**Try it**
Look below for the line containing "KEYS pin K2: 3V3 -> TX0". Write out that line and the rest through the last one, exactly as they appear, but without pictures.

Version comparison data
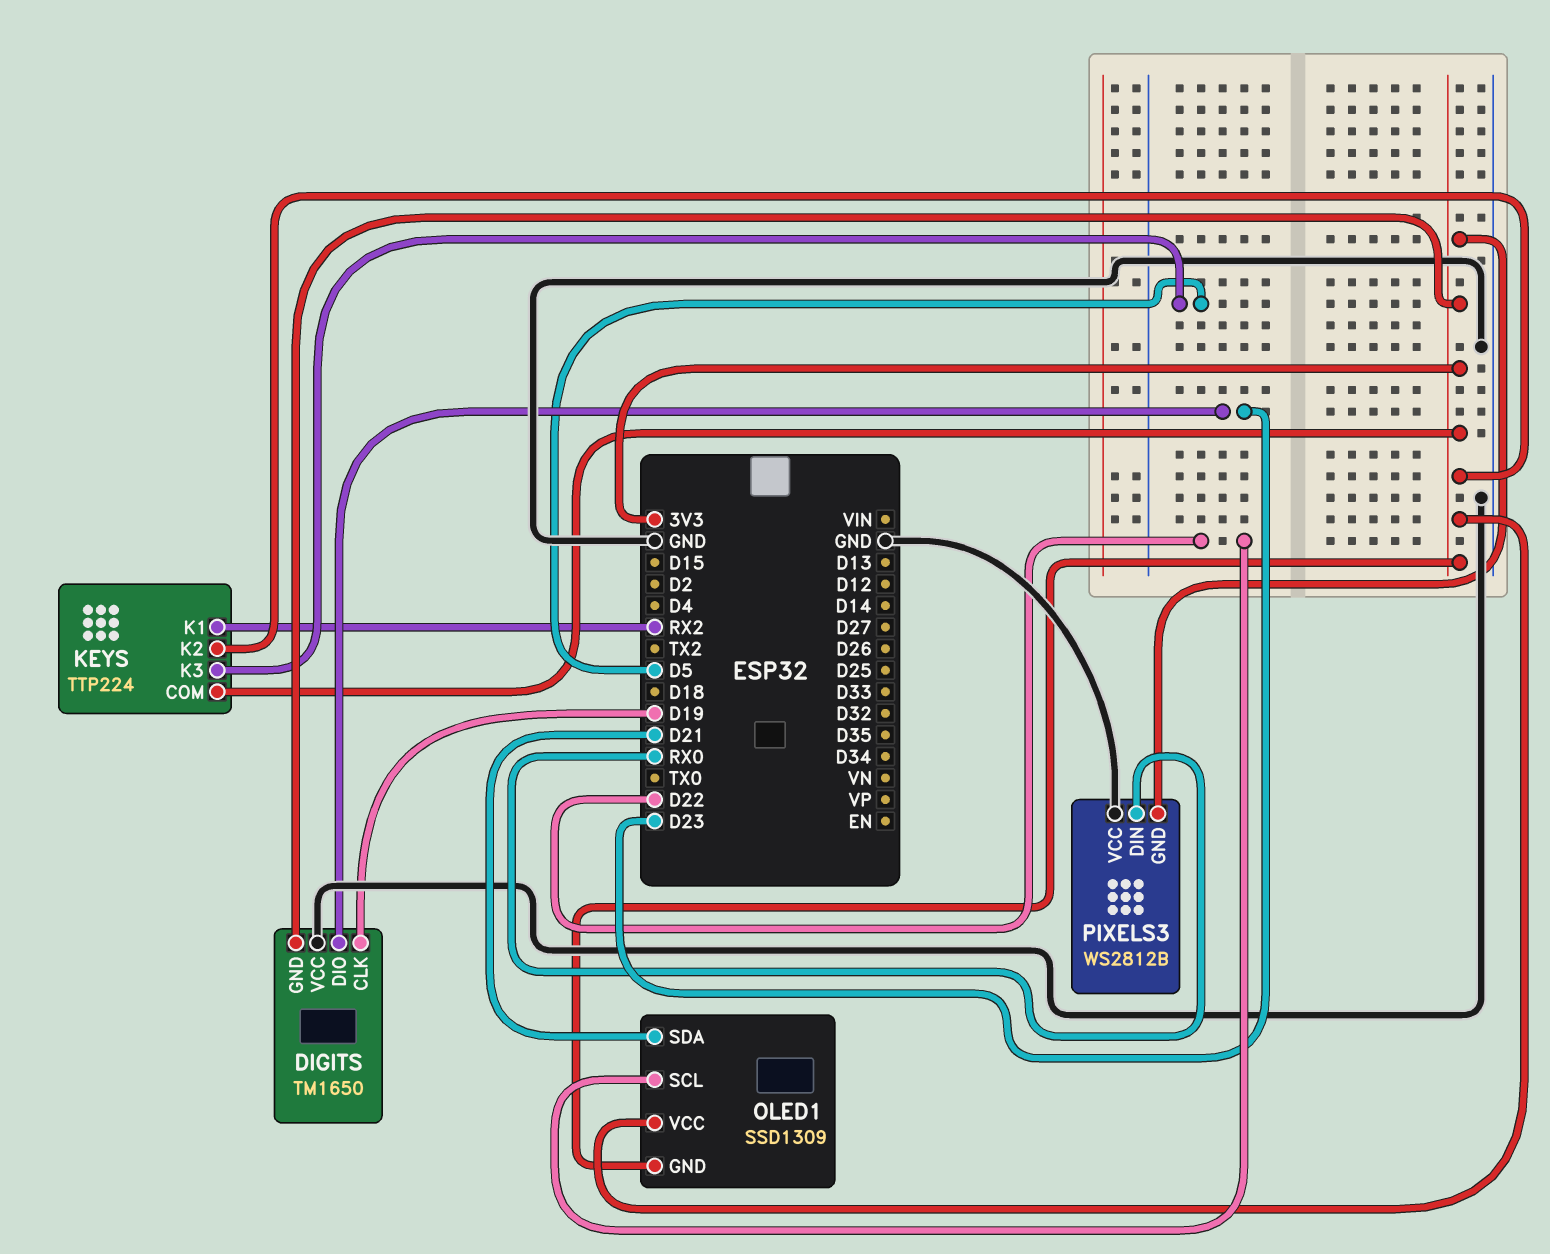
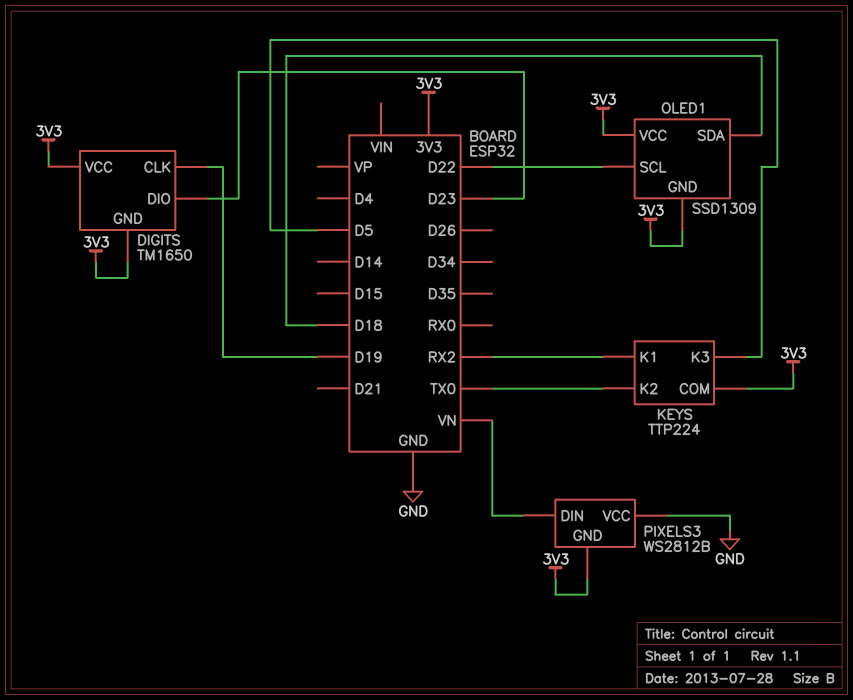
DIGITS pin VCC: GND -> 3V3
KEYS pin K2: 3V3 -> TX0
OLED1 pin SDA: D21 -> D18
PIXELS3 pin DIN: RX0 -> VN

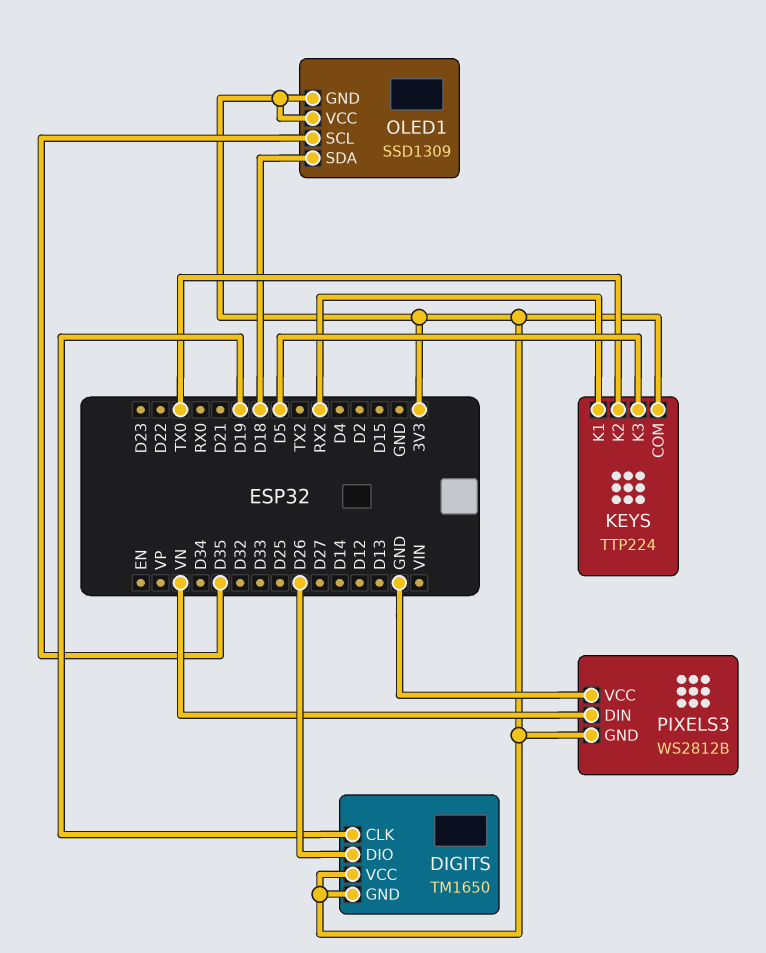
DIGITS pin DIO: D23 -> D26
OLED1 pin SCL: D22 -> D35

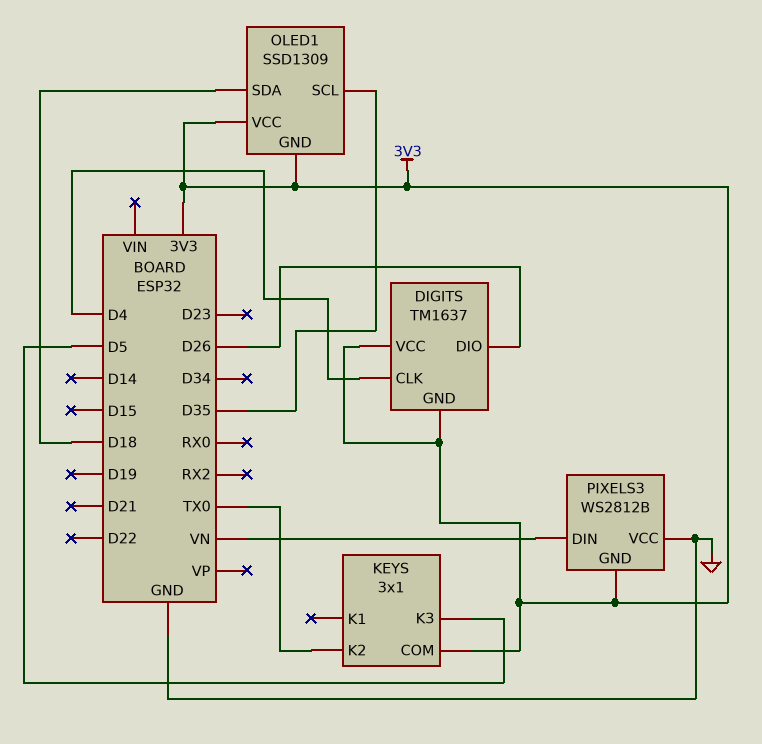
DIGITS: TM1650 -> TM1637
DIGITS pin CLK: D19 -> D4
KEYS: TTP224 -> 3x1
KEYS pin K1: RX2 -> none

**Output for this task**
KEYS pin K2: 3V3 -> TX0
OLED1 pin SDA: D21 -> D18
PIXELS3 pin DIN: RX0 -> VN

DIGITS pin DIO: D23 -> D26
OLED1 pin SCL: D22 -> D35

DIGITS: TM1650 -> TM1637
DIGITS pin CLK: D19 -> D4
KEYS: TTP224 -> 3x1
KEYS pin K1: RX2 -> none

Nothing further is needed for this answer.